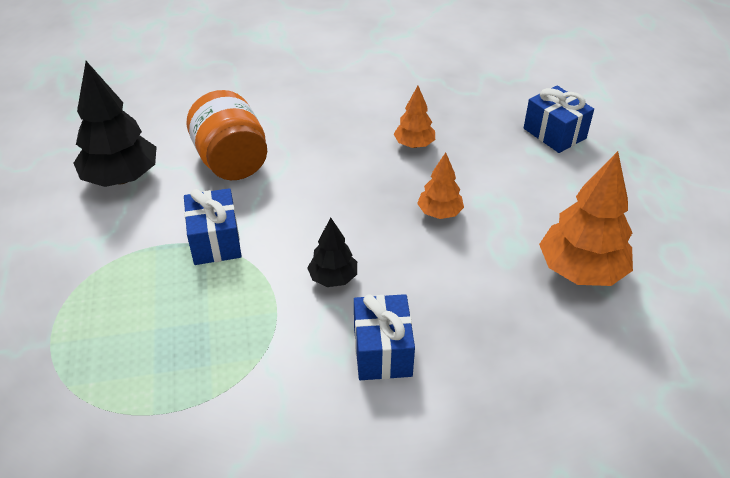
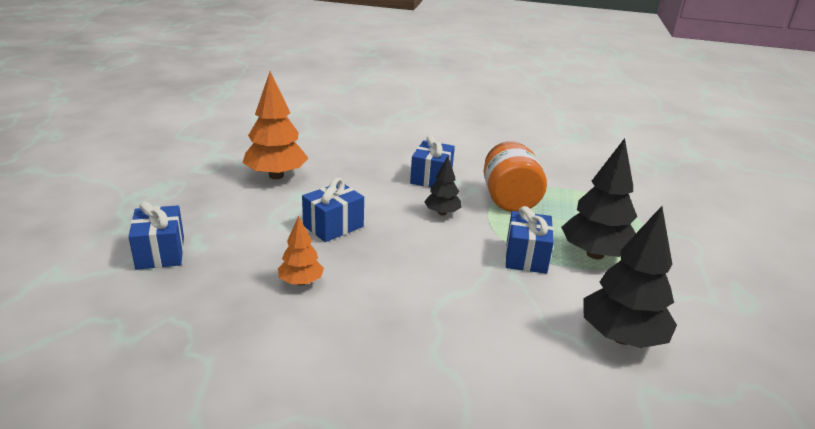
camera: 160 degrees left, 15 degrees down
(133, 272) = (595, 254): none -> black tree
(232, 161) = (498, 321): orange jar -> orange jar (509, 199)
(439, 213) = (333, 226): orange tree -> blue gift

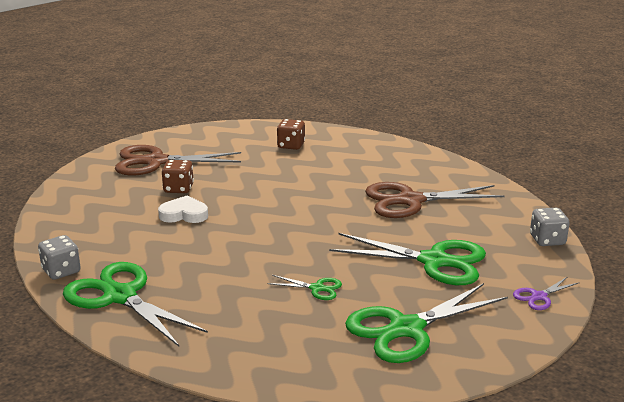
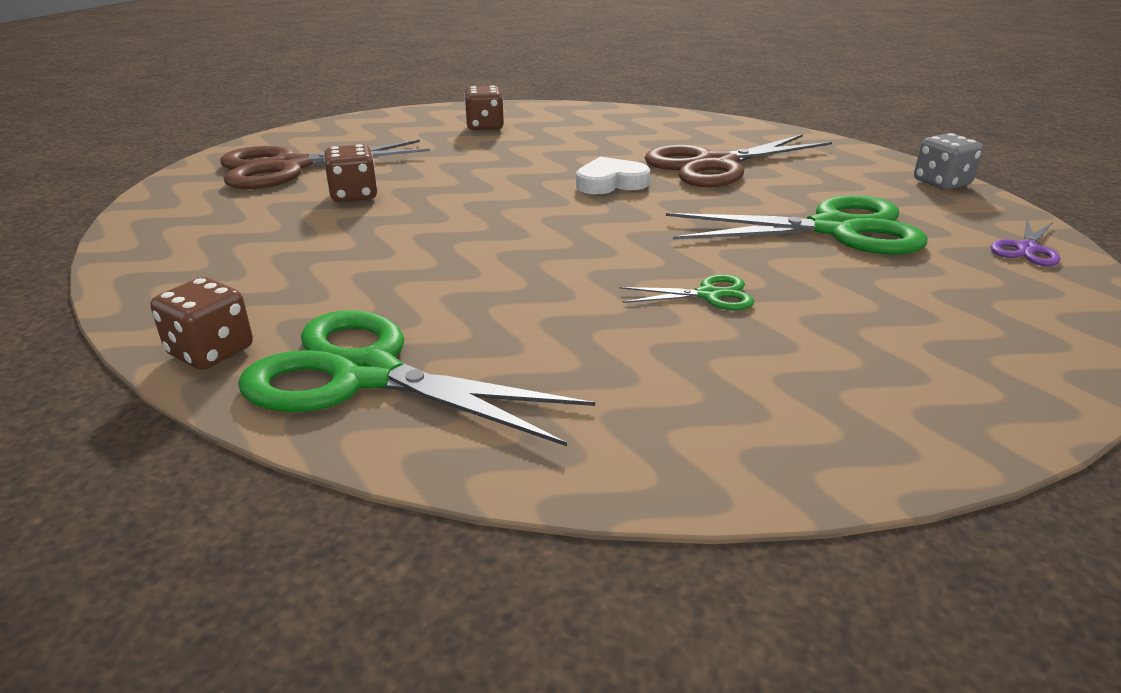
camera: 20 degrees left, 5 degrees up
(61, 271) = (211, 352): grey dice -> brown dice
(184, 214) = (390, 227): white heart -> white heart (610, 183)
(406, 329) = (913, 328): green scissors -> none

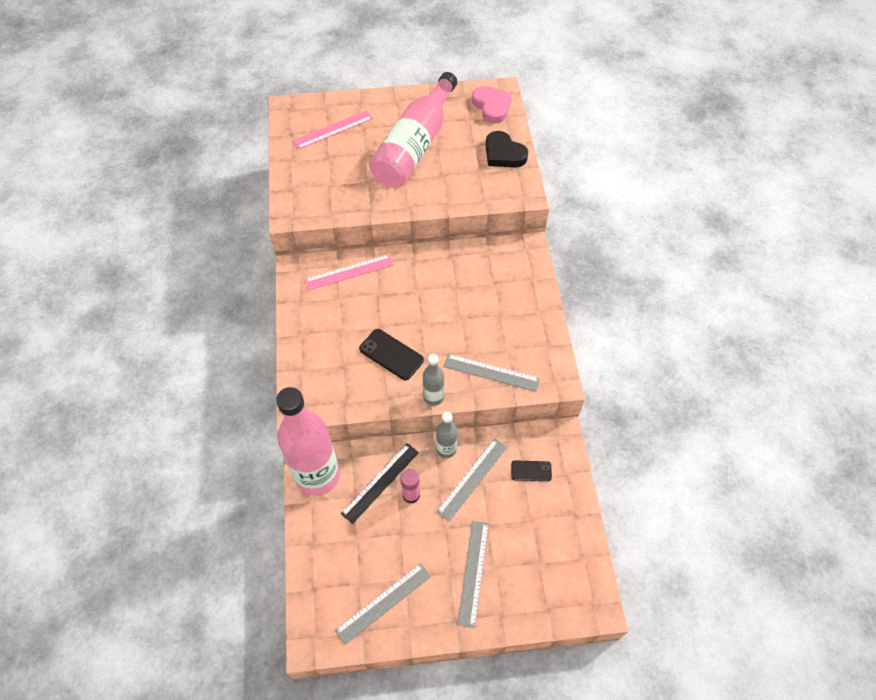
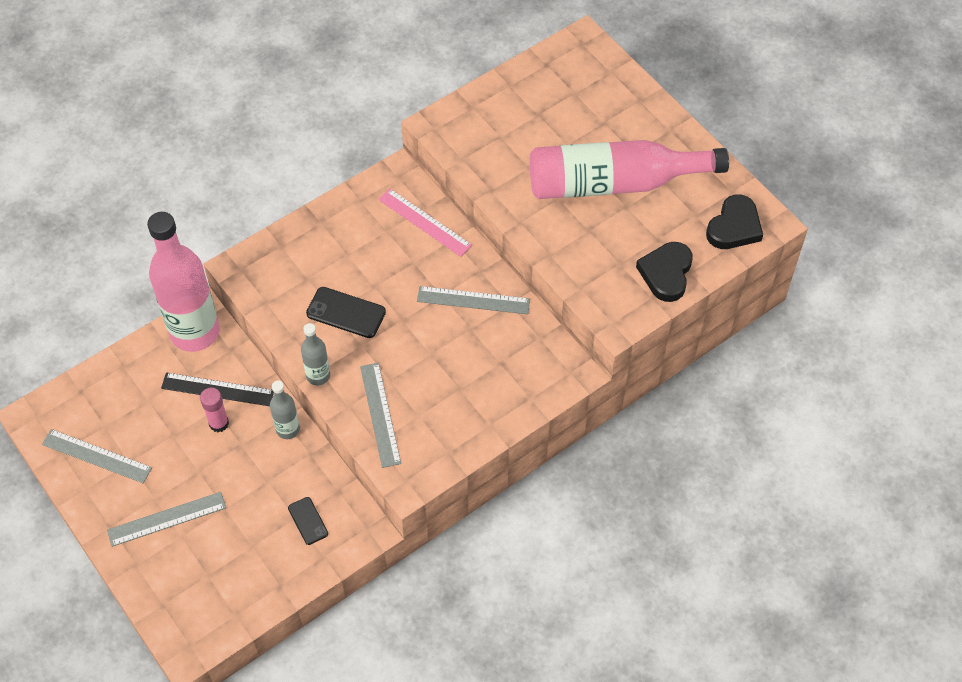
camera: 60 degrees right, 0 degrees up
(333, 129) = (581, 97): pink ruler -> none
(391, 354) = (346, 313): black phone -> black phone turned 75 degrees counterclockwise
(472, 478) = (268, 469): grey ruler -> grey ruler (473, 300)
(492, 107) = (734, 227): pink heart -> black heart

### About this exercise
Take the line containing "(439, 213) = (333, 226): orange" and all lines after it to the end of the data above, and reproduce them exactly, leaving out pictures. Nothing else belongs in the copy.

### Answer to the exercise
(439, 213) = (333, 226): orange tree -> blue gift

camera: 20 degrees left, 5 degrees up
(61, 271) = (211, 352): grey dice -> brown dice
(184, 214) = (390, 227): white heart -> white heart (610, 183)
(406, 329) = (913, 328): green scissors -> none

camera: 60 degrees right, 0 degrees up
(333, 129) = (581, 97): pink ruler -> none
(391, 354) = (346, 313): black phone -> black phone turned 75 degrees counterclockwise
(472, 478) = (268, 469): grey ruler -> grey ruler (473, 300)
(492, 107) = (734, 227): pink heart -> black heart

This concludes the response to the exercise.